* _Task directions_
Keep the wording of every entry intact in your copy, and omit the pictures.

* _Input for this task_
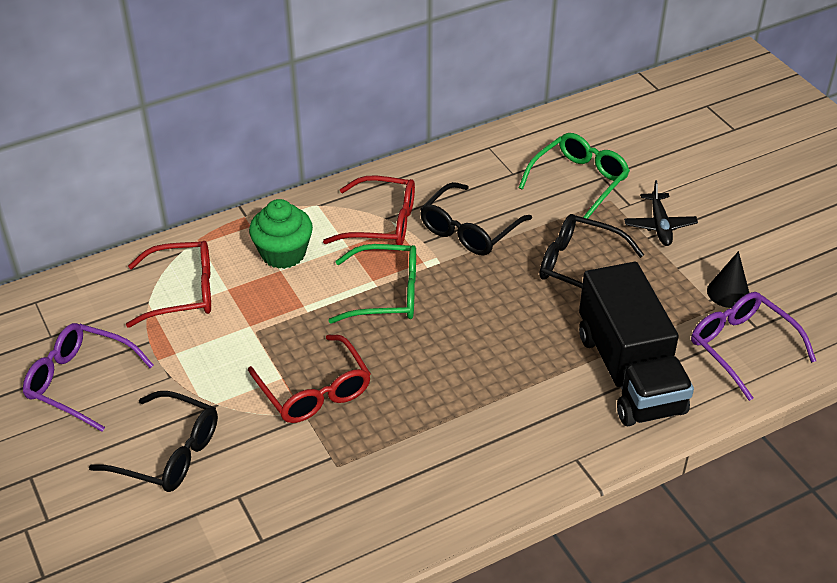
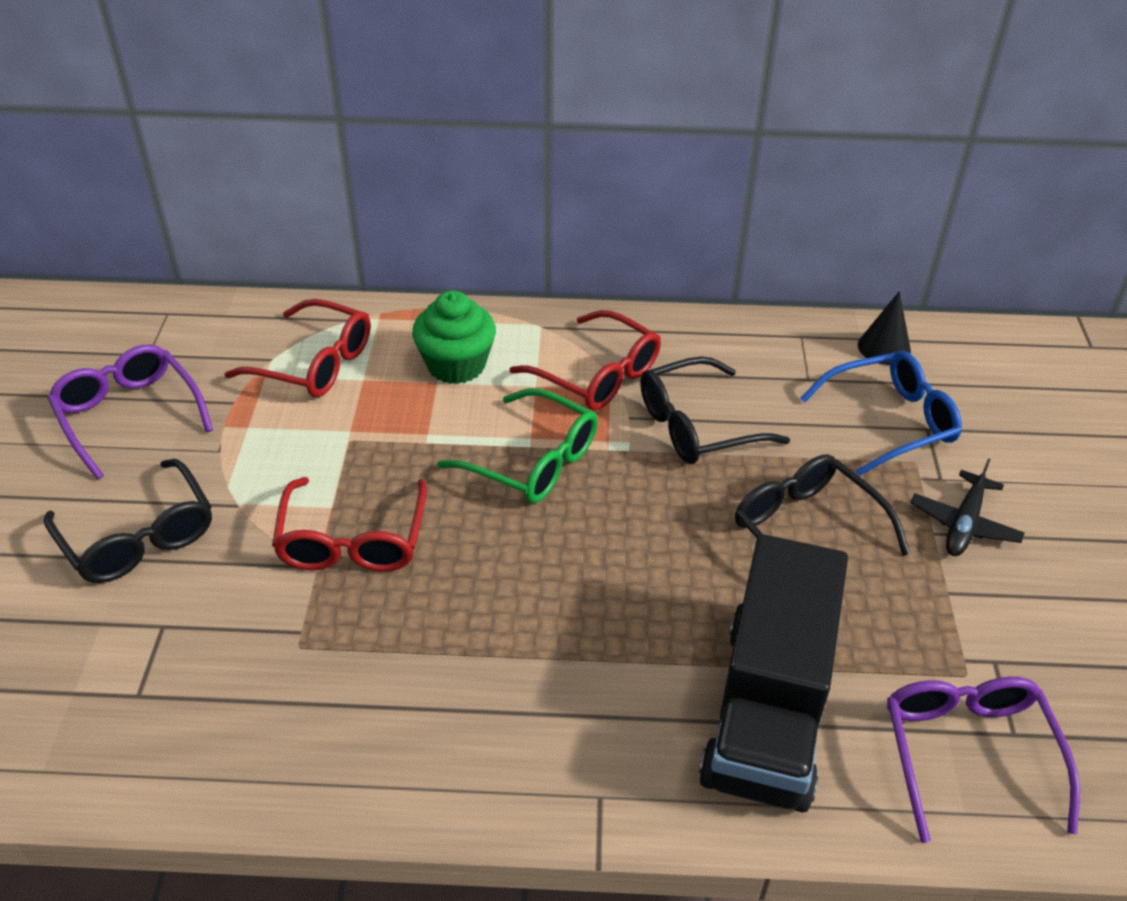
camera: 30 degrees right, 0 degrees up
green glasses [519,133,630,219] -> blue glasses [800,351,962,476]
black cone [707,251,749,308] -> black cone moved to [858,291,911,365]

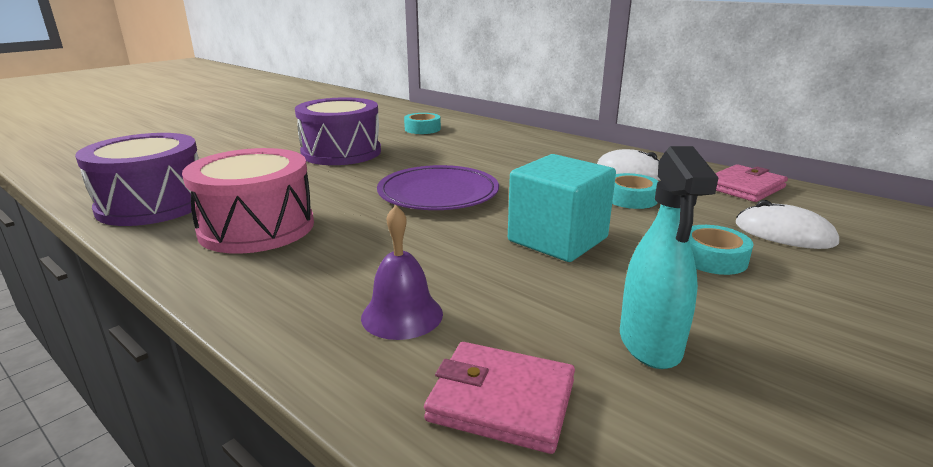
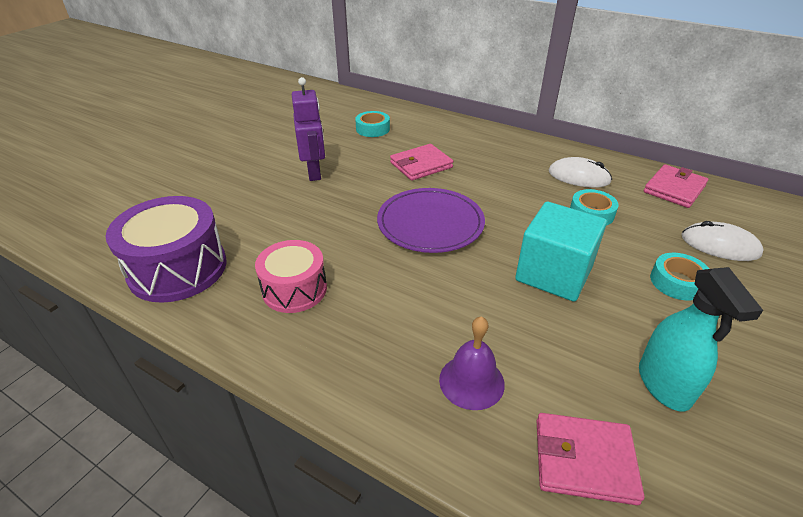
camera: 10 degrees left, 15 degrees up
pink drum [182,148,314,254] -> pink drum [255,240,327,313], size x0.65
purple drum [295,97,381,165] -> purple robot [292,77,325,181]
none -> pink wallet [390,144,453,181]

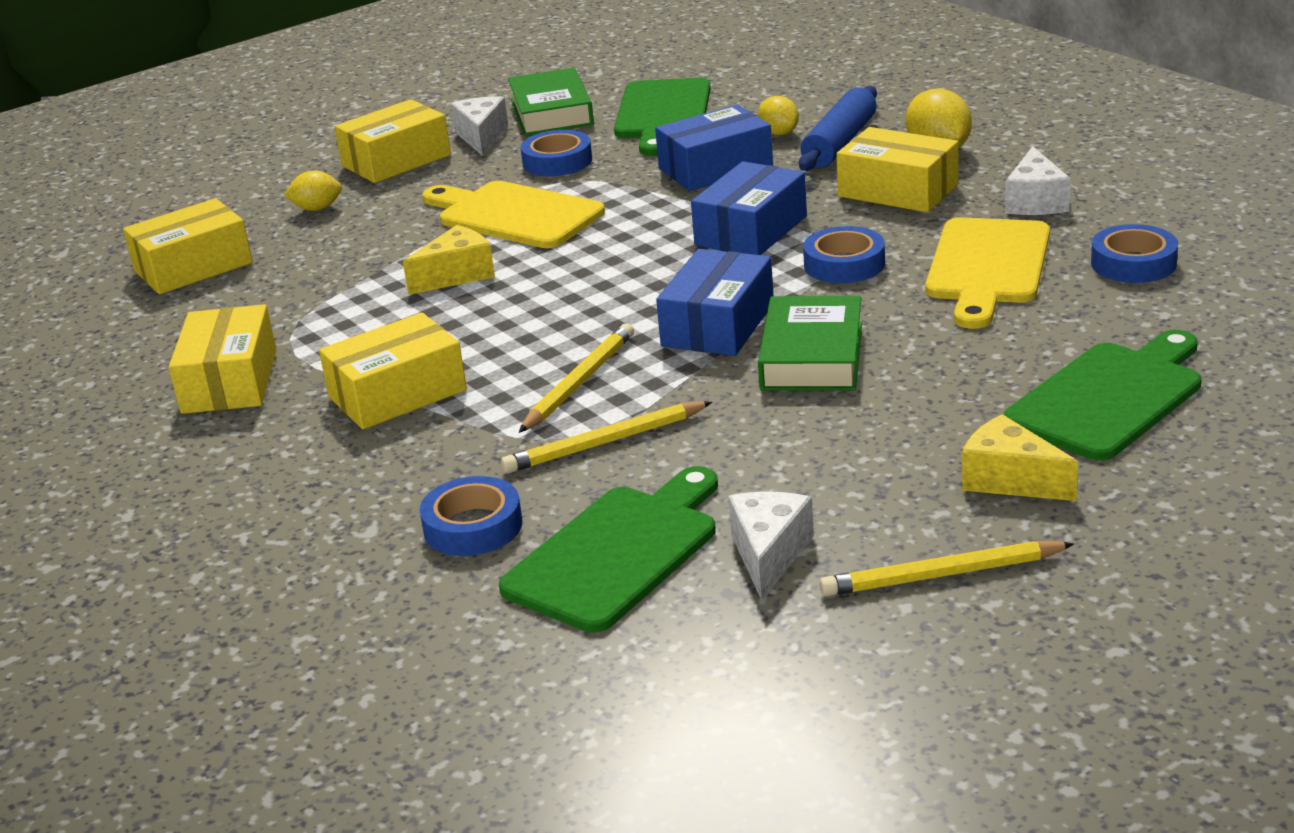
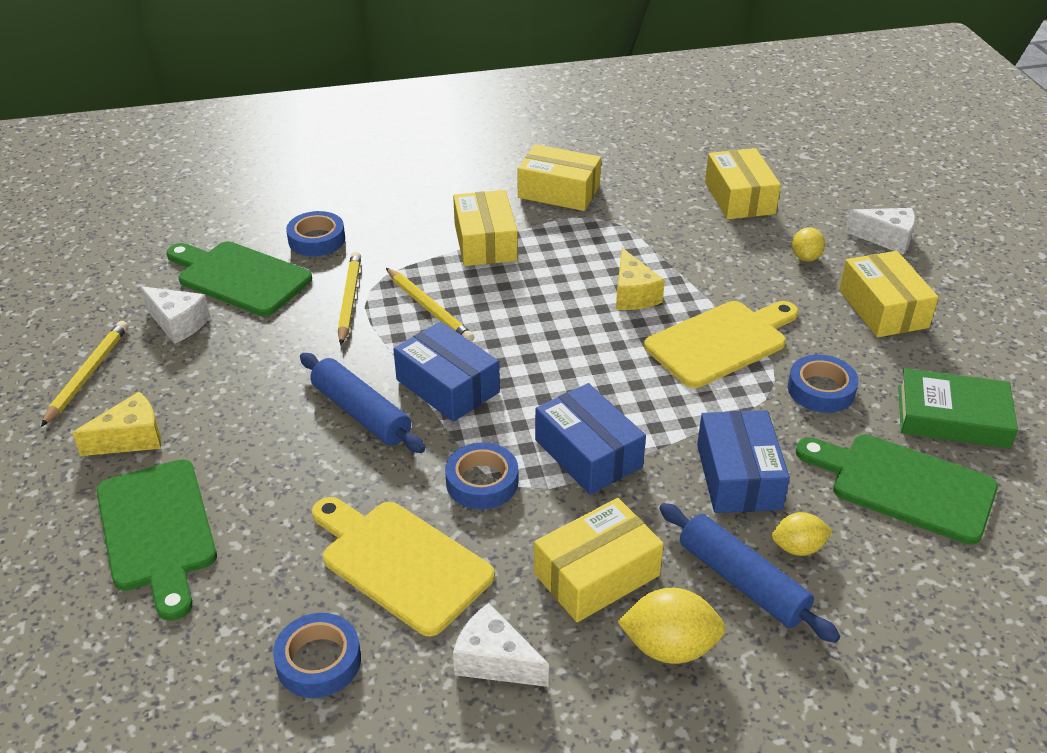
camera: 110 degrees right, 10 degrees up
white cheese [451,96,508,156] -> white cheese moved to [845,208,915,255]
green cutting board [499,466,718,633] -> green cutting board turned 150 degrees clockwise [166,242,312,316]
green book [758,296,862,390] -> blue rolling pin [300,353,425,453]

* _Exercise output_
camera: 30 degrees right, 0 degrees up
green glasses [519,133,630,219] -> blue glasses [800,351,962,476]
black cone [707,251,749,308] -> black cone moved to [858,291,911,365]

camera: 10 degrees left, 15 degrees up
pink drum [182,148,314,254] -> pink drum [255,240,327,313], size x0.65
purple drum [295,97,381,165] -> purple robot [292,77,325,181]
none -> pink wallet [390,144,453,181]

camera: 110 degrees right, 10 degrees up
white cheese [451,96,508,156] -> white cheese moved to [845,208,915,255]
green cutting board [499,466,718,633] -> green cutting board turned 150 degrees clockwise [166,242,312,316]
green book [758,296,862,390] -> blue rolling pin [300,353,425,453]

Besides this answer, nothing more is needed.